MATERIAL PROVIDED.

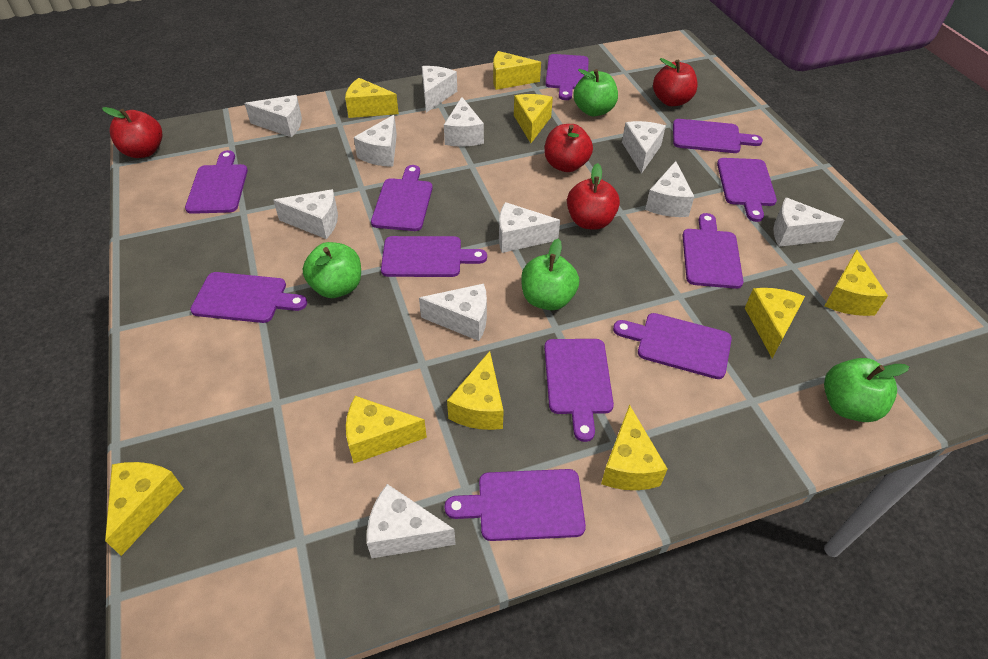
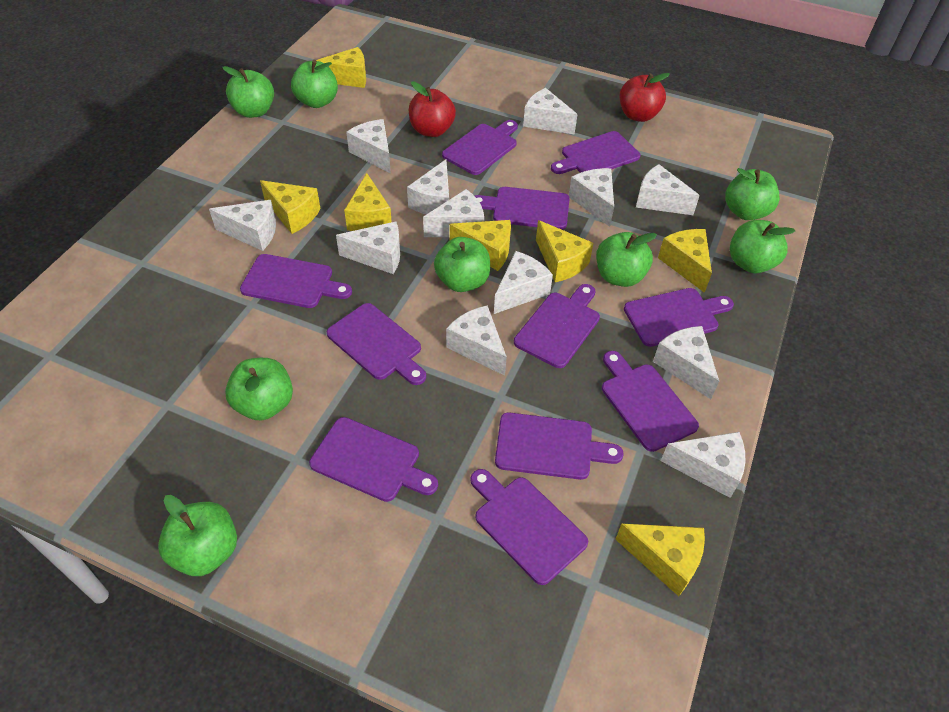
green apple: 4 -> 8
red apple: 4 -> 2
white cheese: 11 -> 12
yellow cheese: 9 -> 7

REQUIRED WORK. In your answer, give every line of the listing above exactly, and do not include the images.

EXPECTED OUTPUT.
green apple: 4 -> 8
red apple: 4 -> 2
white cheese: 11 -> 12
yellow cheese: 9 -> 7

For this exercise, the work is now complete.